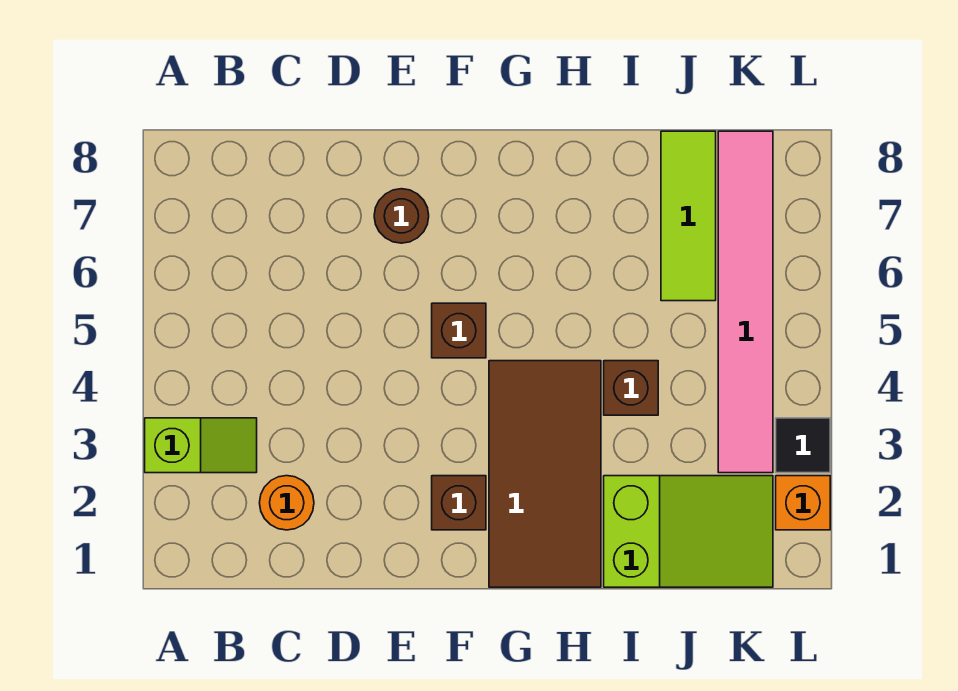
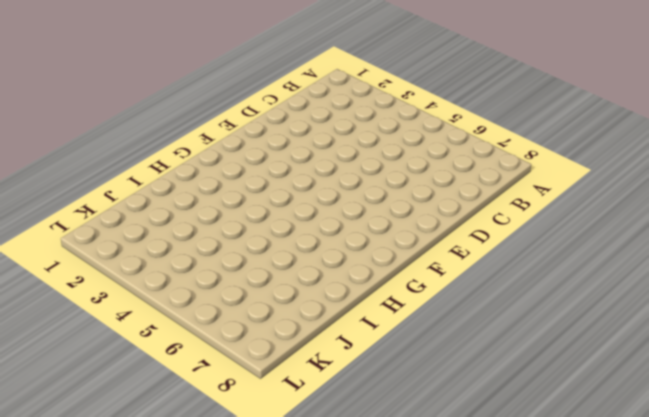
none -> lime slope A3:B3 level 1 top A
none -> orange round brick C2 level 1
none -> brown round brick E7 level 1

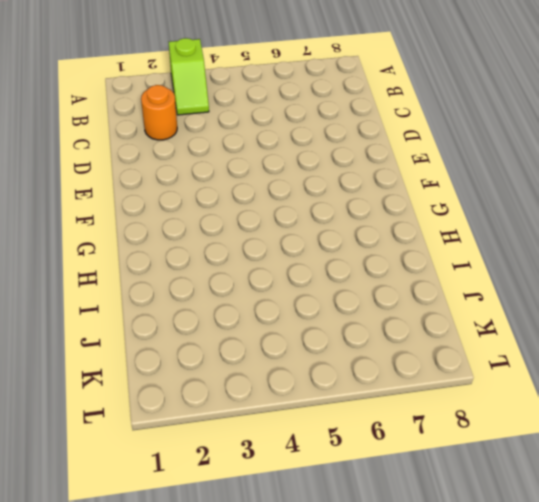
none -> brown round brick E7 level 1
none -> brown brick F2 level 1
none -> brown brick F5 level 1

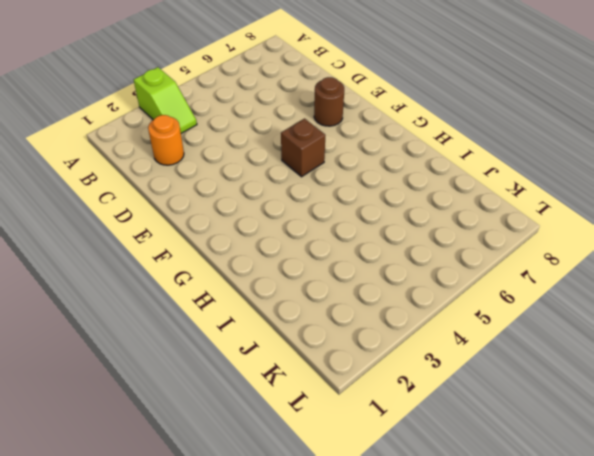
none -> brown brick F2 level 1
none -> brown tile G1:H4 level 1
none -> lime slope I1:K2 level 1 top I

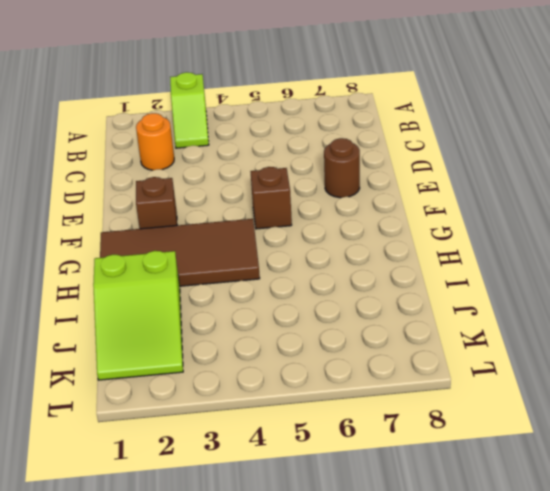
none -> brown brick I4 level 1
none -> lime tile J6:J8 level 1
none -> pink tile K3:K8 level 1

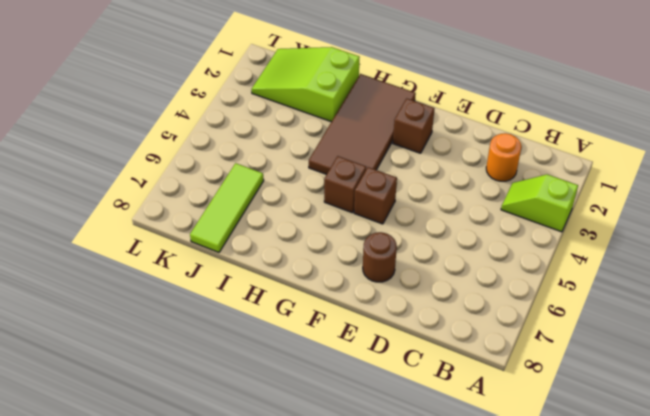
brown brick G5 level 1 -> brown brick I4 level 1
none -> pink tile K3:K8 level 1
none -> orange brick L2 level 1
none -> black tile L3 level 1

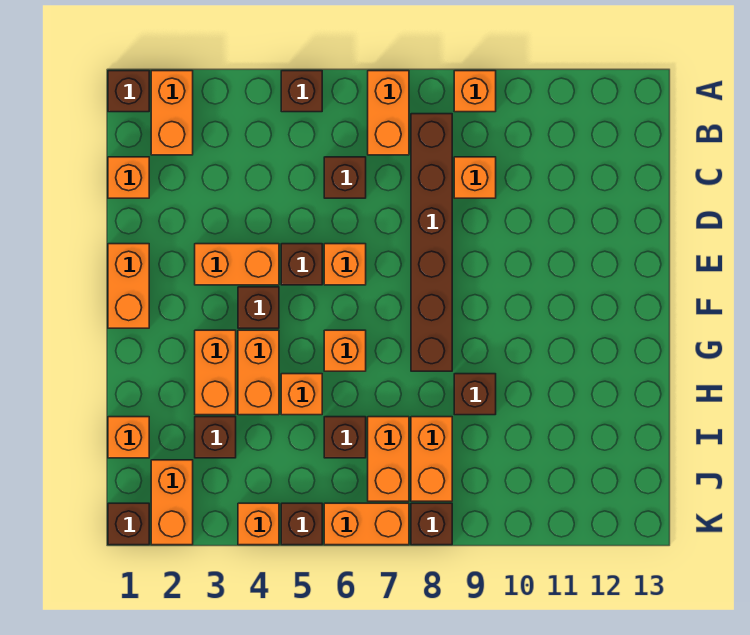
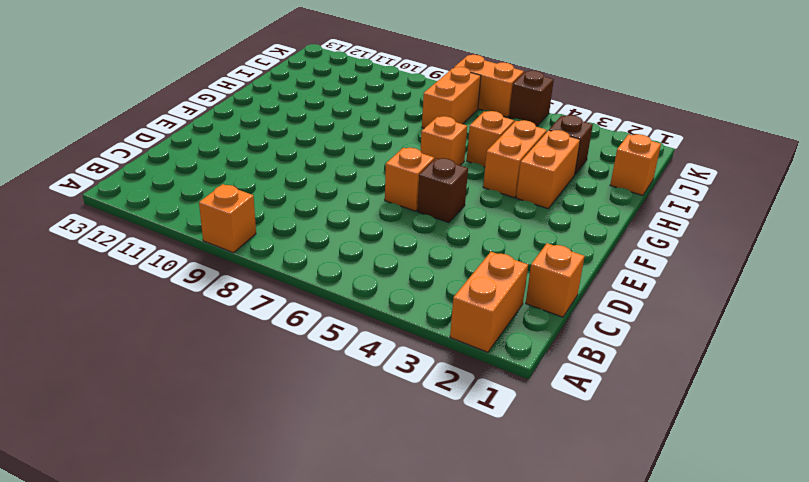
none -> brown brick A1 level 1
none -> brown brick A5 level 1
none -> orange brick A7:B7 level 1
none -> brown brick B8:G8 level 1

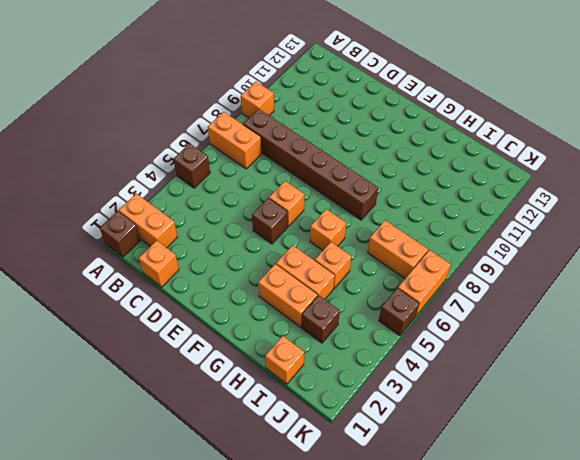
none -> brown brick C6 level 1
none -> orange brick C9 level 1
none -> orange brick E1:F1 level 1
none -> orange brick E3:E4 level 1

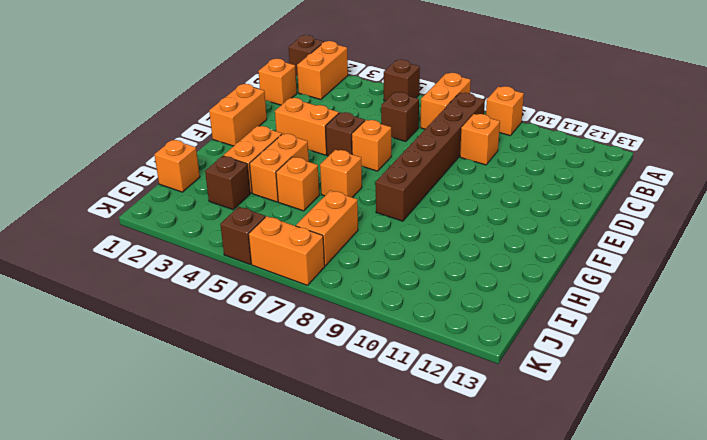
none -> brown brick F4 level 1
none -> brown brick H9 level 1
none -> brown brick I6 level 1
none -> orange brick I8:J8 level 1

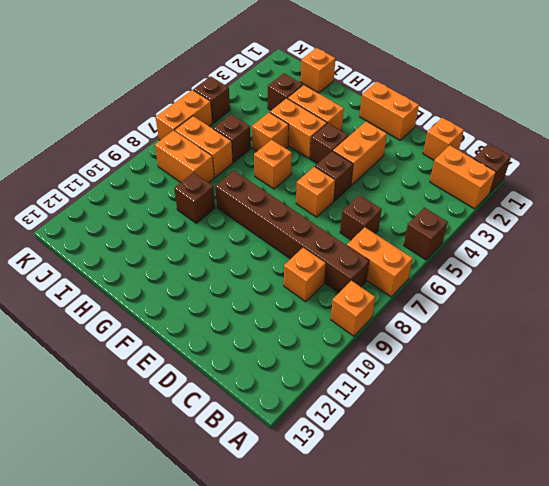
none -> orange brick J2:K2 level 1
none -> brown brick K1 level 1
none -> orange brick K4 level 1
none -> brown brick K8 level 1

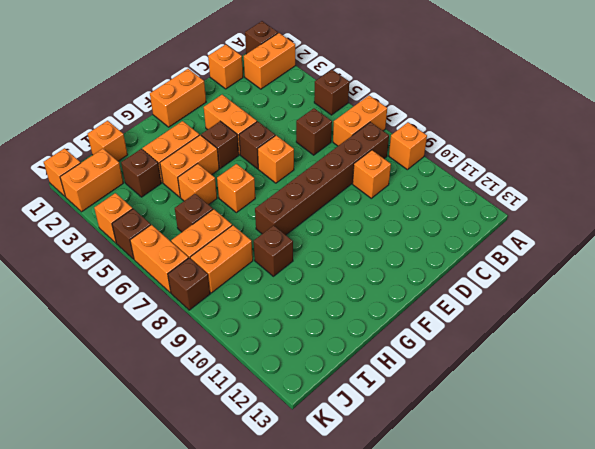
orange brick K1 level 1 -> brown brick K1 level 1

What the task requires
When you set down the material above, keep every word exact and include no pictures.

Output for this exercise
none -> lime slope A3:B3 level 1 top A
none -> orange round brick C2 level 1
none -> brown round brick E7 level 1

none -> brown round brick E7 level 1
none -> brown brick F2 level 1
none -> brown brick F5 level 1

none -> brown brick F2 level 1
none -> brown tile G1:H4 level 1
none -> lime slope I1:K2 level 1 top I

none -> brown brick I4 level 1
none -> lime tile J6:J8 level 1
none -> pink tile K3:K8 level 1

brown brick G5 level 1 -> brown brick I4 level 1
none -> pink tile K3:K8 level 1
none -> orange brick L2 level 1
none -> black tile L3 level 1

none -> brown brick A1 level 1
none -> brown brick A5 level 1
none -> orange brick A7:B7 level 1
none -> brown brick B8:G8 level 1

none -> brown brick C6 level 1
none -> orange brick C9 level 1
none -> orange brick E1:F1 level 1
none -> orange brick E3:E4 level 1

none -> brown brick F4 level 1
none -> brown brick H9 level 1
none -> brown brick I6 level 1
none -> orange brick I8:J8 level 1

none -> orange brick J2:K2 level 1
none -> brown brick K1 level 1
none -> orange brick K4 level 1
none -> brown brick K8 level 1

orange brick K1 level 1 -> brown brick K1 level 1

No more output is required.